• Exercise material:
· · · · · · ·

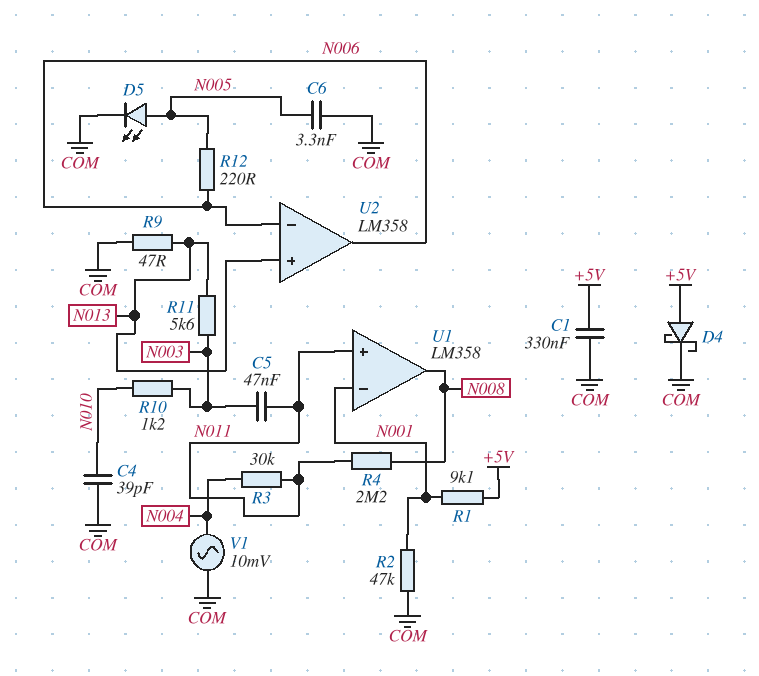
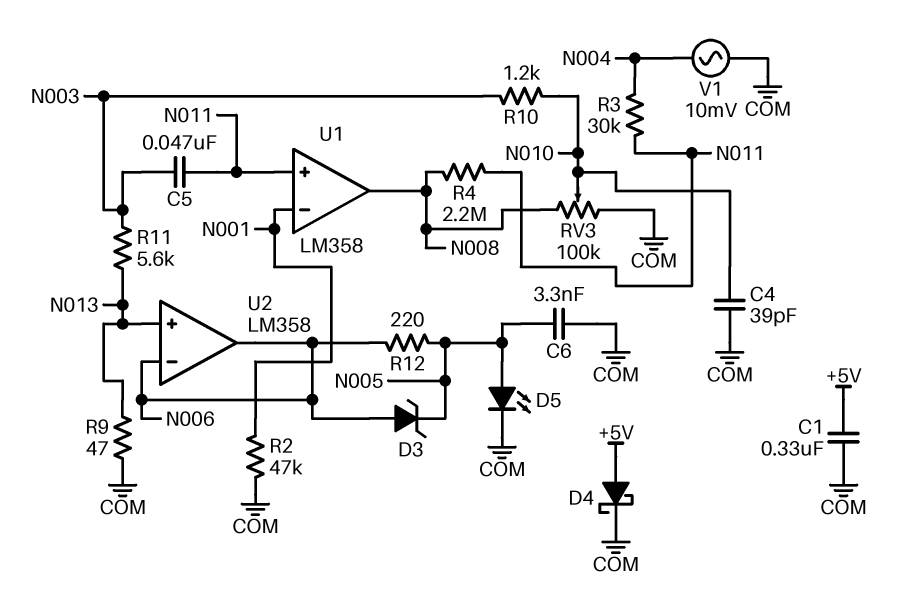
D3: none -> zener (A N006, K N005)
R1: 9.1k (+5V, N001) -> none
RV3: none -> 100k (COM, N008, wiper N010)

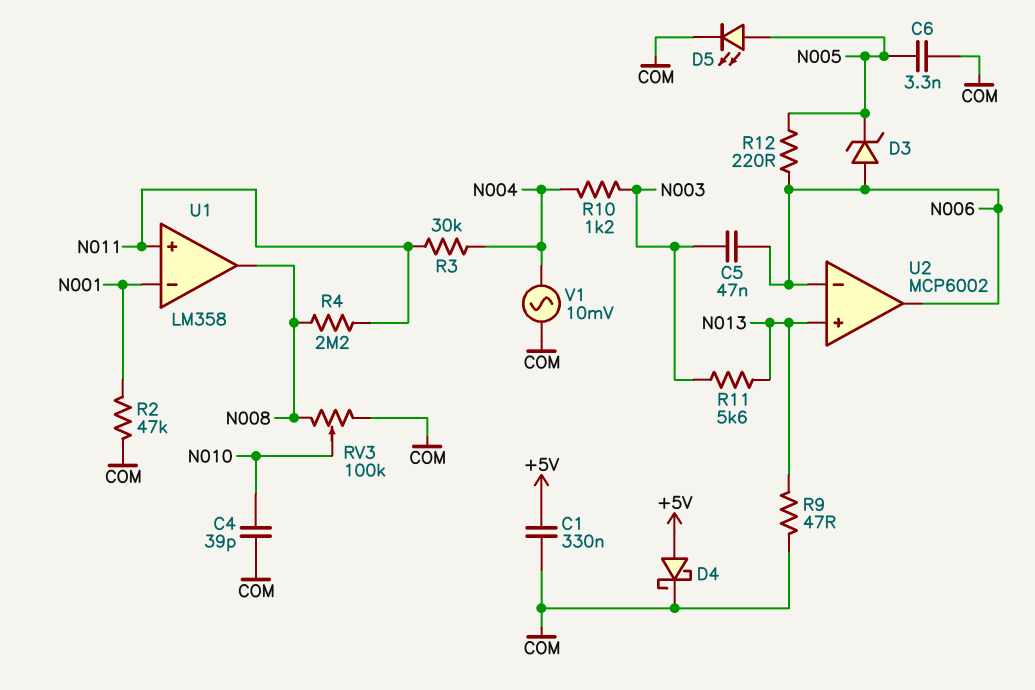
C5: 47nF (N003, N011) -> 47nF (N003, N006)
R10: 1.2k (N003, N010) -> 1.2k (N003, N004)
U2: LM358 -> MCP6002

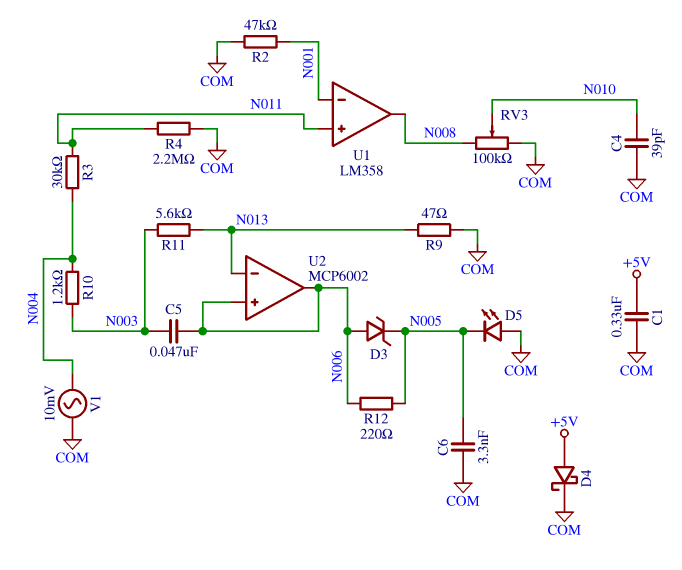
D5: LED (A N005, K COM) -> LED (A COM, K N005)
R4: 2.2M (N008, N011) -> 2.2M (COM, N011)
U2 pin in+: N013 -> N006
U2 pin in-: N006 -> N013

· · · · · · ·

• Problem to work on: All entries, top to bottom, should be retyped exactly; the pictures should not be.

• Response area:
D3: none -> zener (A N006, K N005)
R1: 9.1k (+5V, N001) -> none
RV3: none -> 100k (COM, N008, wiper N010)

C5: 47nF (N003, N011) -> 47nF (N003, N006)
R10: 1.2k (N003, N010) -> 1.2k (N003, N004)
U2: LM358 -> MCP6002

D5: LED (A N005, K COM) -> LED (A COM, K N005)
R4: 2.2M (N008, N011) -> 2.2M (COM, N011)
U2 pin in+: N013 -> N006
U2 pin in-: N006 -> N013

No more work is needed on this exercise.